## Task directions
Pictures aside, each entry has to be returned exactly as it stands.

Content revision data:
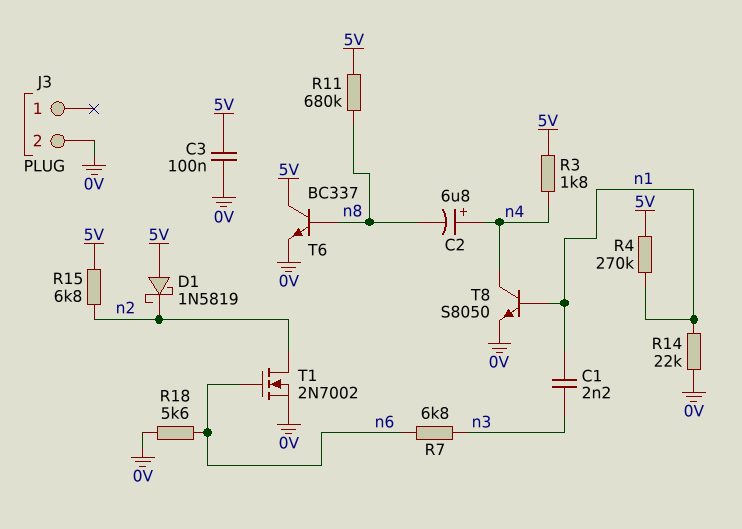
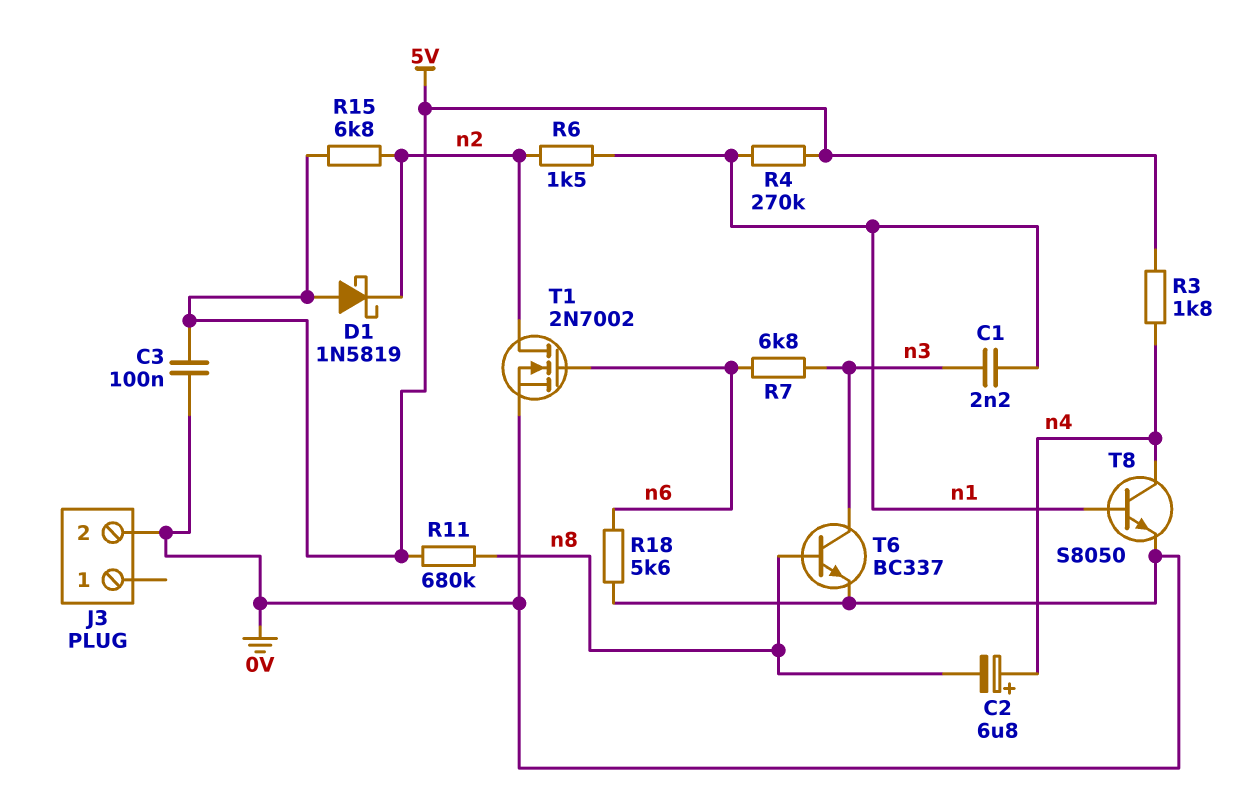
R6: none -> 1.5k (n1, n2)
R14: 22k (0V, n1) -> none
T6: NPN BC337 (B n8, C 5V, E 0V) -> NPN BC337 (B n8, C n3, E 0V)

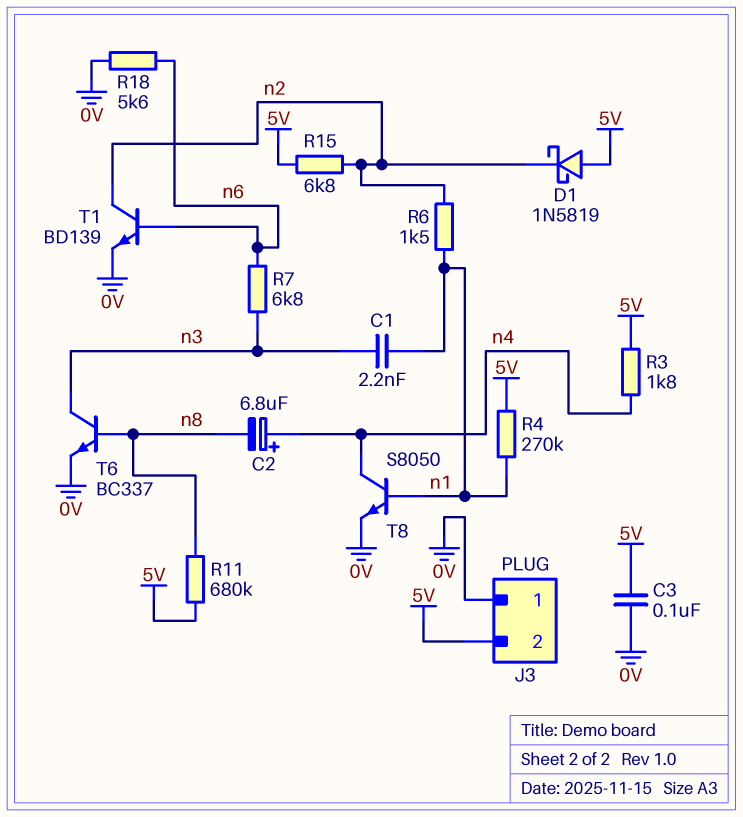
J3 pin 1: none -> 0V
J3 pin 2: 0V -> 5V
T1: NMOS 2N7002 (G n6, D n2, S 0V) -> NPN BD139 (B n6, C n2, E 0V)

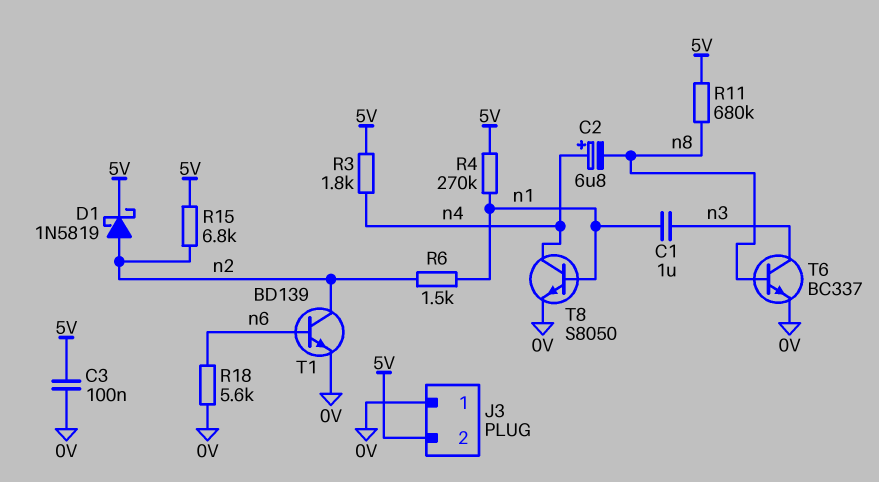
C1: 2.2nF (n1, n3) -> 1uF (n1, n3)
D1: schottky 1N5819 (A 5V, K n2) -> schottky 1N5819 (A n2, K 5V)
R7: 6.8k (n3, n6) -> none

## Exercise response
R6: none -> 1.5k (n1, n2)
R14: 22k (0V, n1) -> none
T6: NPN BC337 (B n8, C 5V, E 0V) -> NPN BC337 (B n8, C n3, E 0V)

J3 pin 1: none -> 0V
J3 pin 2: 0V -> 5V
T1: NMOS 2N7002 (G n6, D n2, S 0V) -> NPN BD139 (B n6, C n2, E 0V)

C1: 2.2nF (n1, n3) -> 1uF (n1, n3)
D1: schottky 1N5819 (A 5V, K n2) -> schottky 1N5819 (A n2, K 5V)
R7: 6.8k (n3, n6) -> none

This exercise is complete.